## Required action
The part below that opens with the line containing "(651, 316) = (394, 464): yellow" and closes with the line containing "(338, 155) = (469, 148): none -> yellow boat" should be copied exactly, minus any pictures.

****************************************

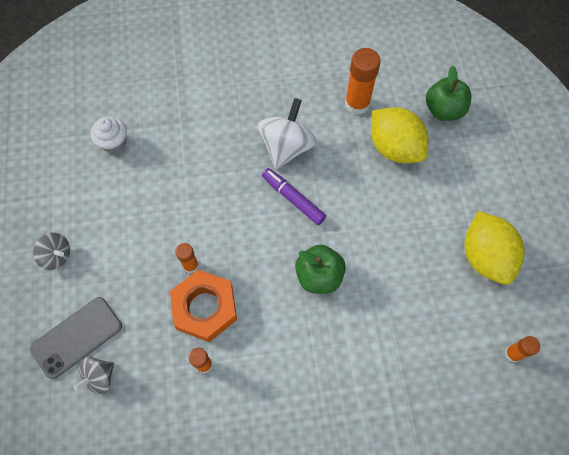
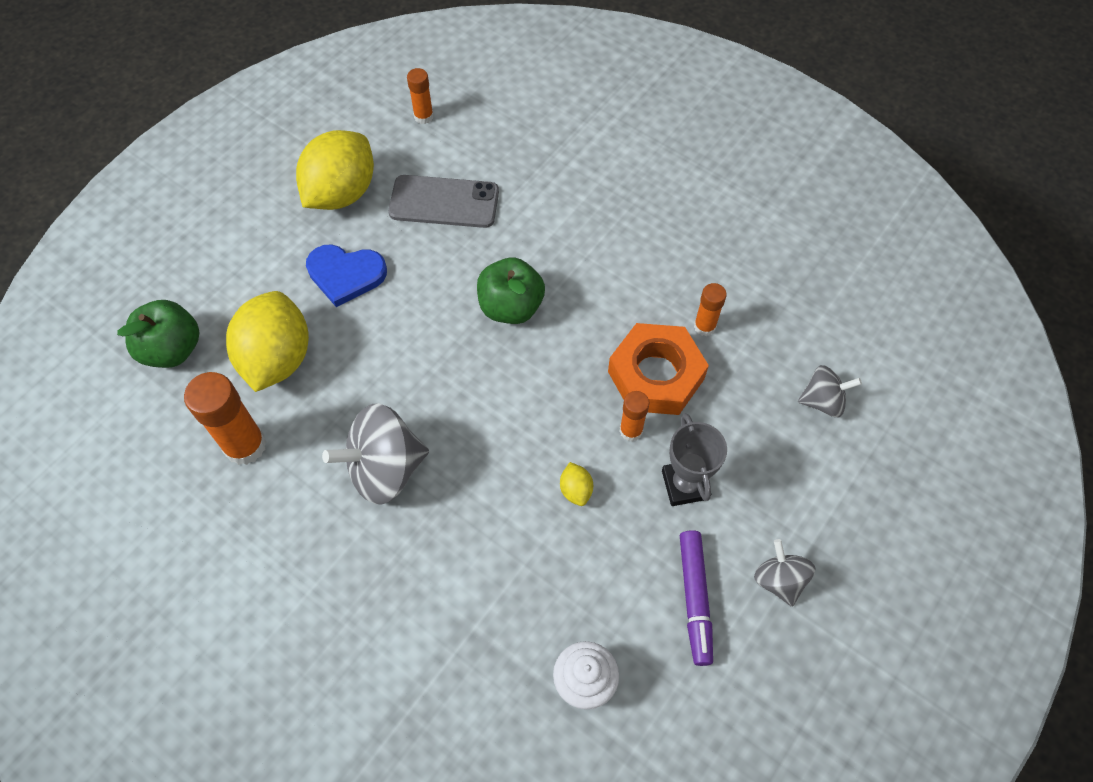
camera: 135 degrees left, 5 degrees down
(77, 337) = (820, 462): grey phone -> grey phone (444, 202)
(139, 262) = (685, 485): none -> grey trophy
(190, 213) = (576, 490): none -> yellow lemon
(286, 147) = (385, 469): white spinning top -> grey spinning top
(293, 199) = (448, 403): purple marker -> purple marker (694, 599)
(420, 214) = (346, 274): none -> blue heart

****************************************

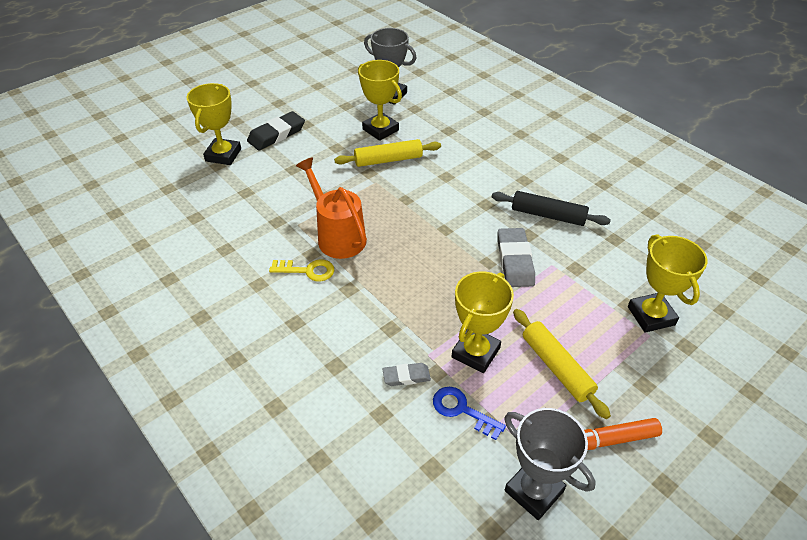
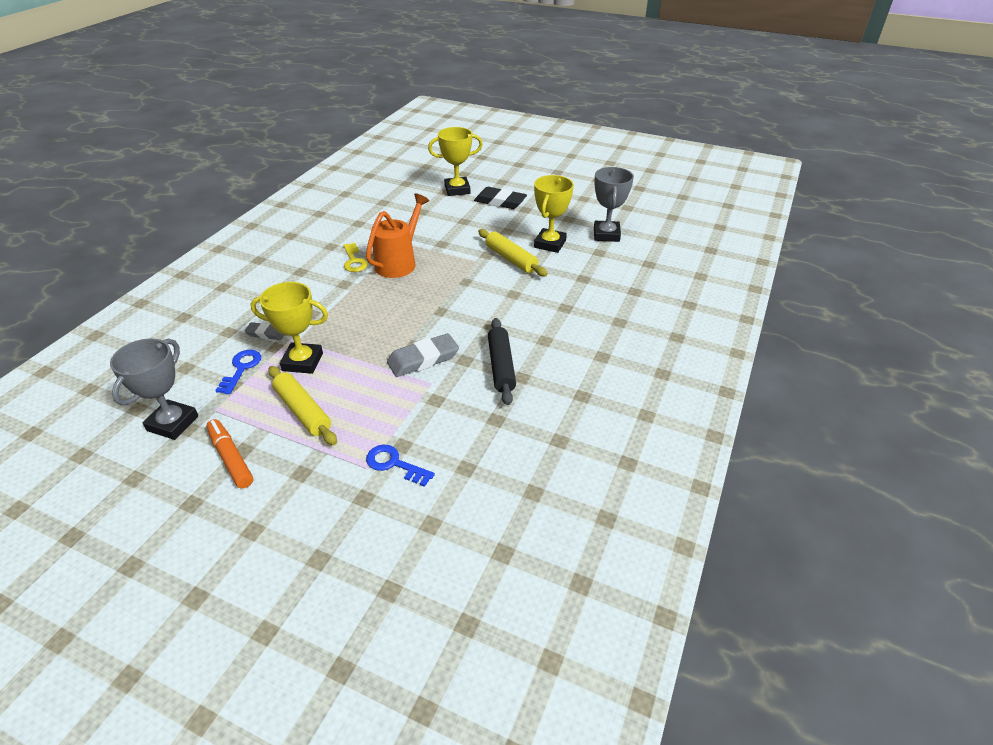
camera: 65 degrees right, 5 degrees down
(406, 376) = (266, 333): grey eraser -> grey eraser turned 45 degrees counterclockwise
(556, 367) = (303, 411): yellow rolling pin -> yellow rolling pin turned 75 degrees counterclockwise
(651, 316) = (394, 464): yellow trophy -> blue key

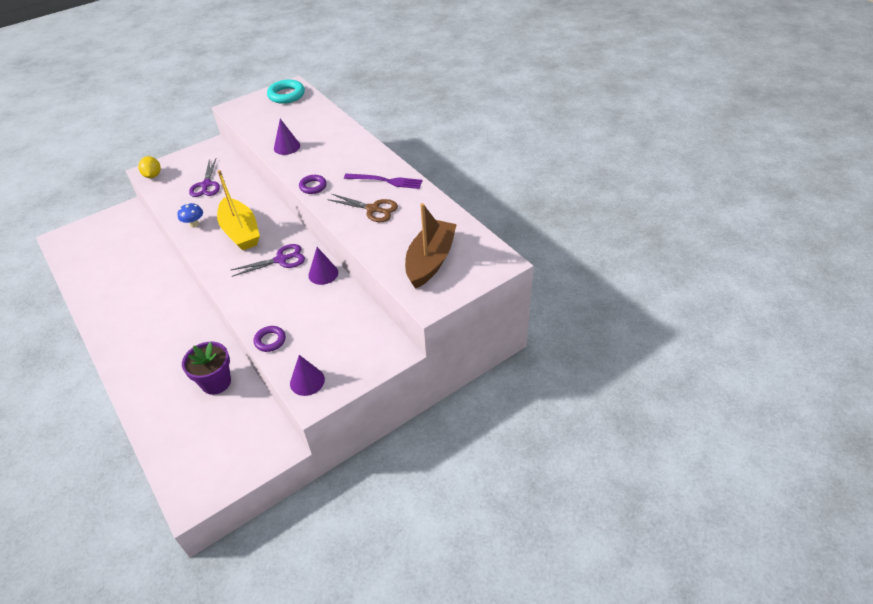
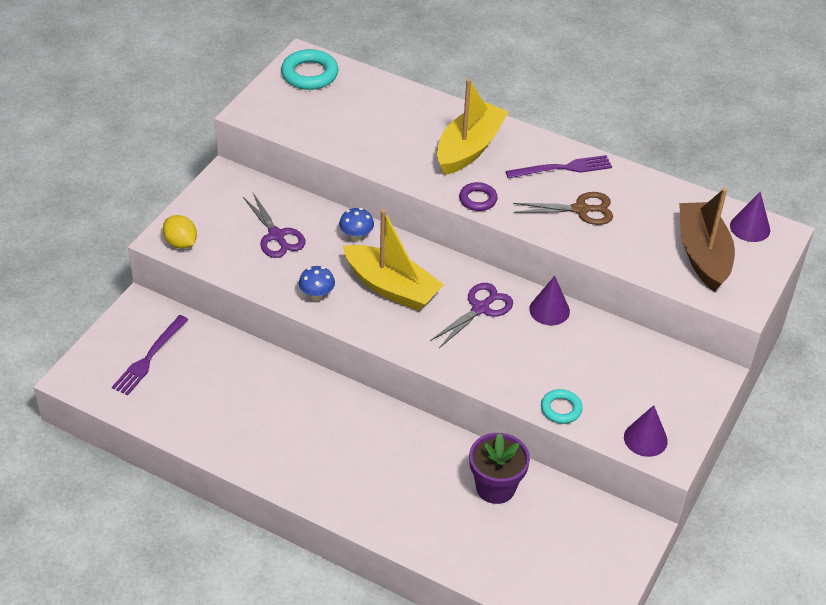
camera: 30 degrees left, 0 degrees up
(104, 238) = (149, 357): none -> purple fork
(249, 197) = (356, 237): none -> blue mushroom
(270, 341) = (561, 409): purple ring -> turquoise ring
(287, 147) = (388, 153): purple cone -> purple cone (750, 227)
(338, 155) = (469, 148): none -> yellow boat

****************************************

## Worked solution
(651, 316) = (394, 464): yellow trophy -> blue key

camera: 30 degrees left, 0 degrees up
(104, 238) = (149, 357): none -> purple fork
(249, 197) = (356, 237): none -> blue mushroom
(270, 341) = (561, 409): purple ring -> turquoise ring
(287, 147) = (388, 153): purple cone -> purple cone (750, 227)
(338, 155) = (469, 148): none -> yellow boat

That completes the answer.